[Records shown Boundary: Start]

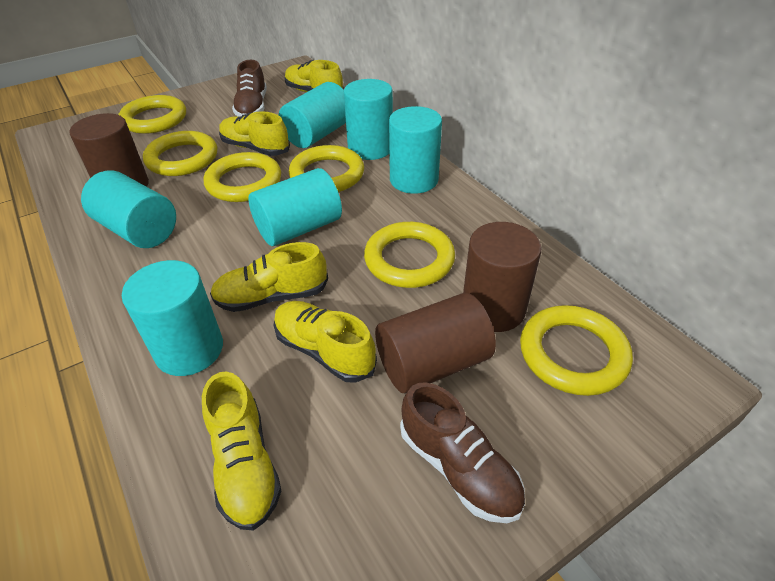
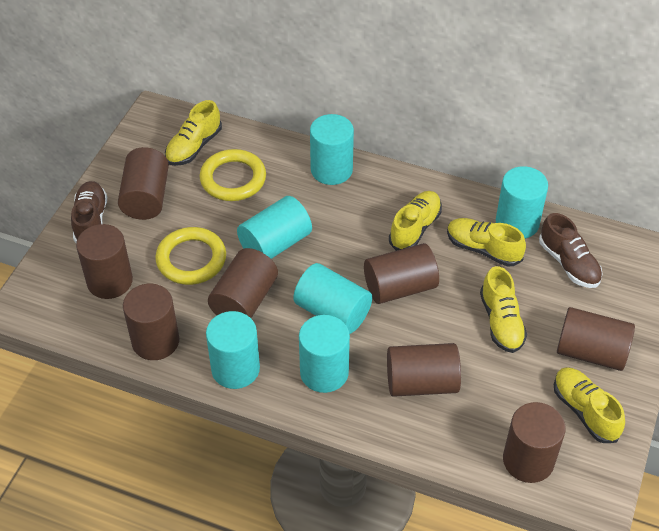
brown cylinder: [69,113,149,187] [375,293,496,393] [463,222,542,332] = 3 -> [76,224,133,299] [118,147,169,220] [123,284,179,360] [208,248,278,318] [364,243,439,304] [387,343,461,397] [503,402,566,483] [557,307,635,371] = 8
yellow ring: [118,95,186,134] [143,131,217,176] [204,152,281,202] [289,145,364,192] [364,222,455,288] [520,305,633,396] = 6 -> [155,227,226,285] [200,149,266,201] = 2

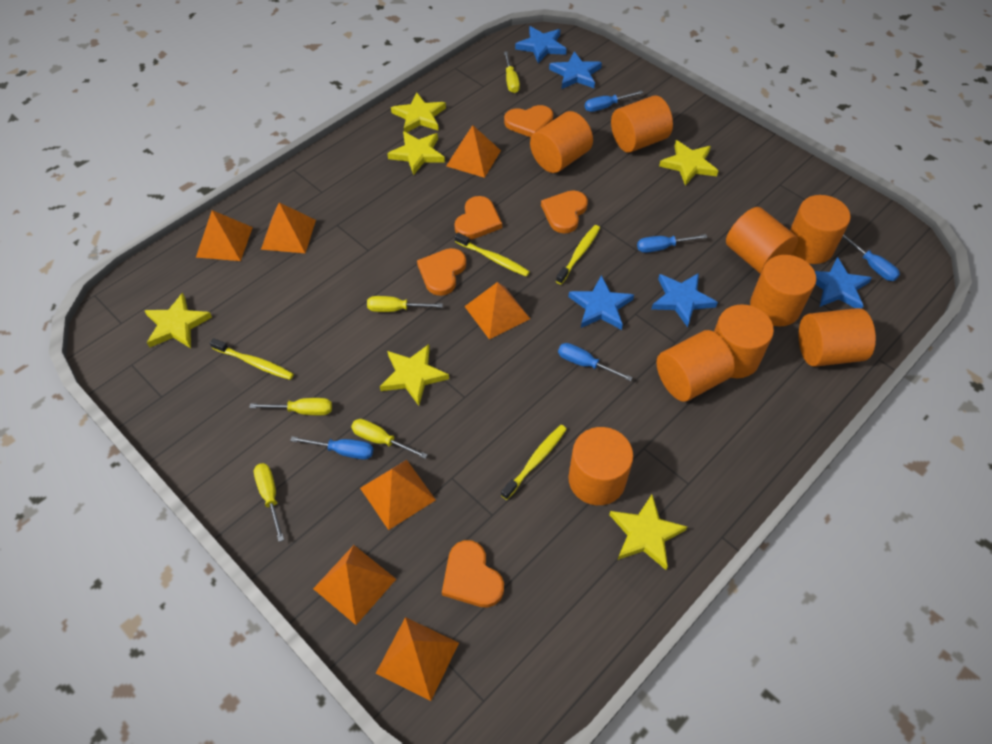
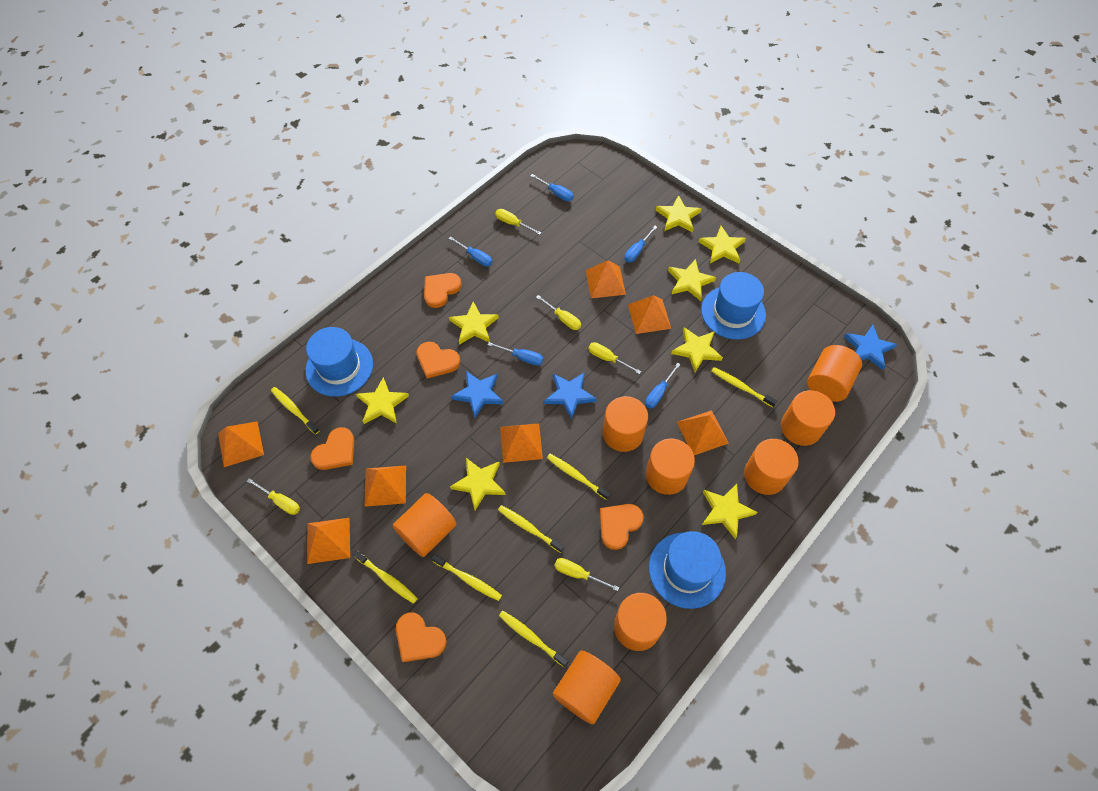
blue hat: none = 0 -> [305,327,373,397] [649,531,726,609] [701,272,766,340] = 3
blue star: [515,26,567,63] [549,51,602,89] [568,275,634,330] [652,273,718,327] [815,257,872,309] = 5 -> [451,371,503,418] [544,372,597,420] [844,325,897,370] = 3
orange cylinder: [530,111,593,173] [568,427,633,505] [611,95,673,152] [657,330,735,402] [714,304,774,378] [726,207,798,274] [750,255,816,326] [790,195,851,264] [799,308,876,367] = 9 -> [393,493,457,557] [553,651,621,724] [603,396,648,452] [614,593,667,651] [646,439,695,495] [744,439,799,495] [781,390,835,446] [807,345,862,402] = 8
yellow star: [144,293,212,348] [380,344,449,406] [387,131,445,175] [391,92,446,133] [609,495,687,570] [659,140,718,186] = 6 -> [356,377,409,424] [449,302,499,345] [450,458,505,510] [656,195,702,233] [668,259,716,301] [671,327,723,372] [699,226,746,263] [702,484,758,539] = 8
yellow toothbrush: [210,338,294,380] [455,232,530,277] [501,425,567,500] [556,225,600,284] = 4 -> [271,387,320,434] [353,550,418,604] [431,554,502,601] [498,505,564,553] [499,611,568,667] [547,454,611,500] [712,367,777,407] = 7

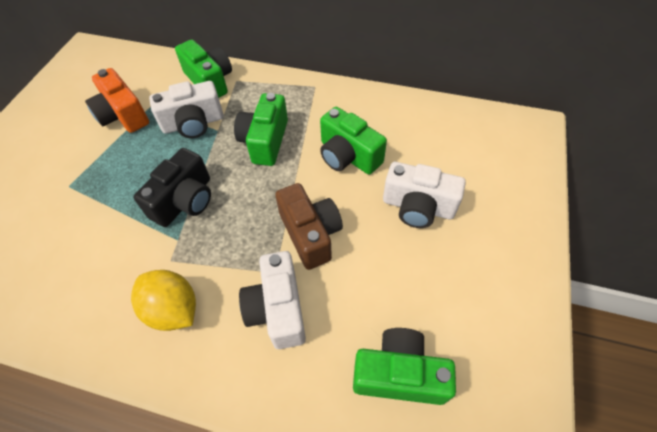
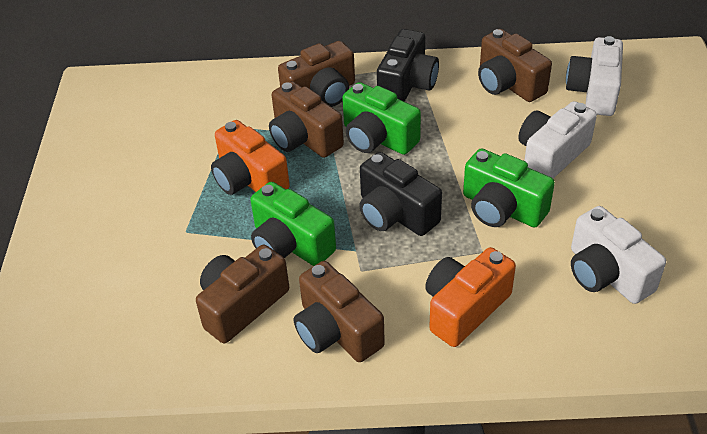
black camera: [133,148,211,227] = 1 -> [359,152,442,236] [377,29,439,102] = 2
brown camera: [275,183,343,270] = 1 -> [196,245,289,344] [269,81,344,158] [278,41,355,107] [294,261,385,362] [478,29,552,102] = 5
green camera: [175,40,232,98] [234,93,288,166] [320,107,387,175] [353,328,456,405] = 4 -> [250,182,336,266] [342,82,421,155] [463,148,555,228] = 3
orange camera: [85,68,149,133] = 1 -> [211,120,290,195] [425,247,516,347] = 2
yellow lemon: [131,270,196,331] = 1 -> none = 0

[Records shown Boundary: End]

» Task item: Based on the records above, count the lines in which "camera" occurs and provide only the number.

» Completed exercise: 4